--- RECORDS FOR PROCESSING Enclosed Below ---

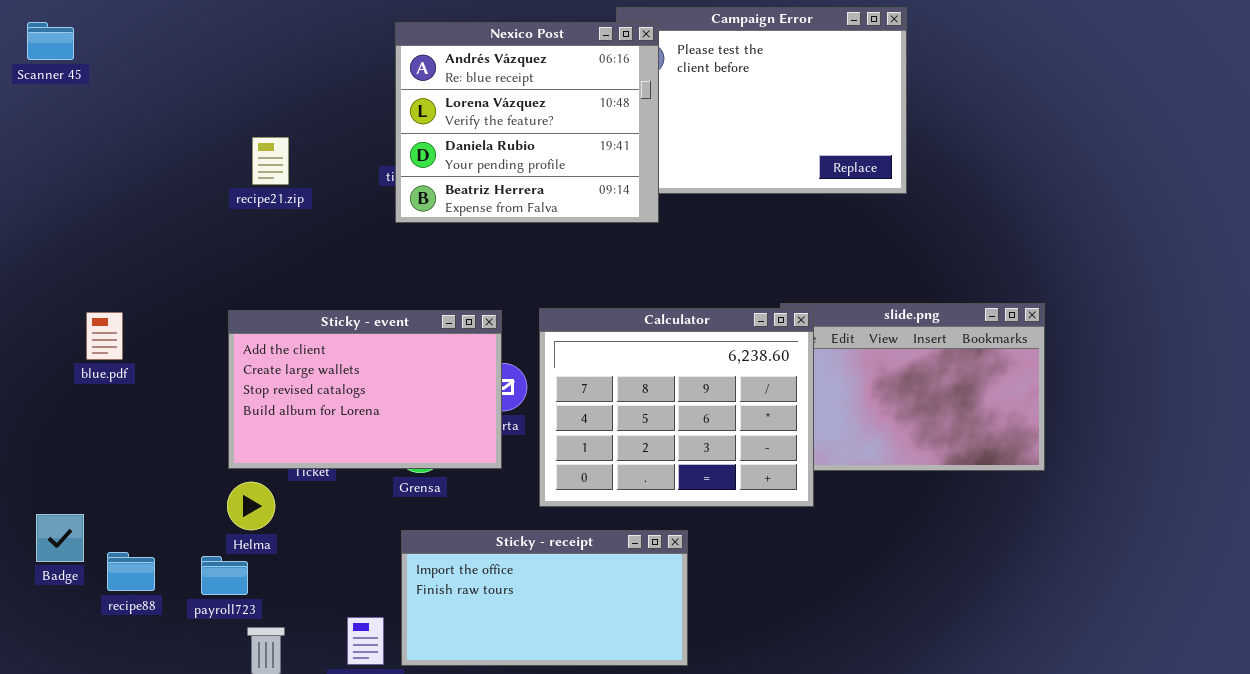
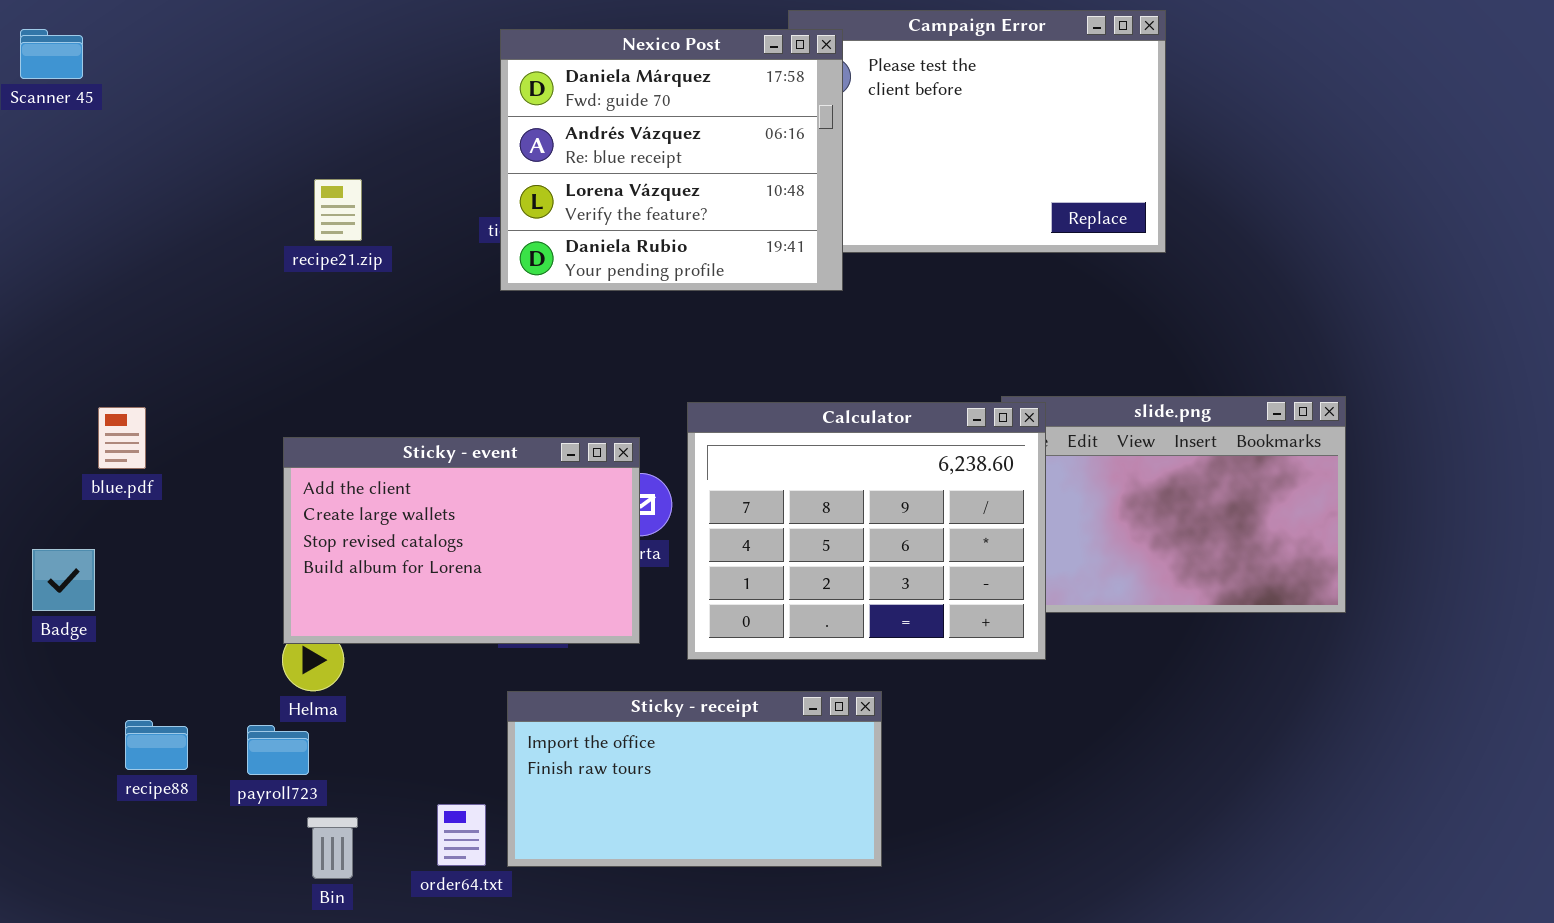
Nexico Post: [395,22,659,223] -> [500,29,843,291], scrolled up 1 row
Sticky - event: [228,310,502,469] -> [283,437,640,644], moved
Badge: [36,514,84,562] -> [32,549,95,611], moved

--- End of Enclosed RECORDS FOR PROCESSING ---
--- RECORDS FOR PROCESSING Enclosed Below ---

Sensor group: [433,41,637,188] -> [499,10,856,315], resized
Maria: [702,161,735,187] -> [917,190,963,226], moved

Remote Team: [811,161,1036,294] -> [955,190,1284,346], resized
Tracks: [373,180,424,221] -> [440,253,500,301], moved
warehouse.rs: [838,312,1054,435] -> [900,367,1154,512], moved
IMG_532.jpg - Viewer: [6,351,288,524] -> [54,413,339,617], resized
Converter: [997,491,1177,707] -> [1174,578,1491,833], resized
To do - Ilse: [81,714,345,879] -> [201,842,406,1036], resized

--- End of Enclosed RECORDS FOR PROCESSING ---

## [EXERCISE REQUIREMENTS]
Please output exactly the lines between the one holding "Sensor group: [433,41,637,188]" and the one holding "To do - Ilse: [81,714,345,879]" in the records above, inclusive, and nothing more.

## [ANSWER BELOW]
Sensor group: [433,41,637,188] -> [499,10,856,315], resized
Maria: [702,161,735,187] -> [917,190,963,226], moved

Remote Team: [811,161,1036,294] -> [955,190,1284,346], resized
Tracks: [373,180,424,221] -> [440,253,500,301], moved
warehouse.rs: [838,312,1054,435] -> [900,367,1154,512], moved
IMG_532.jpg - Viewer: [6,351,288,524] -> [54,413,339,617], resized
Converter: [997,491,1177,707] -> [1174,578,1491,833], resized
To do - Ilse: [81,714,345,879] -> [201,842,406,1036], resized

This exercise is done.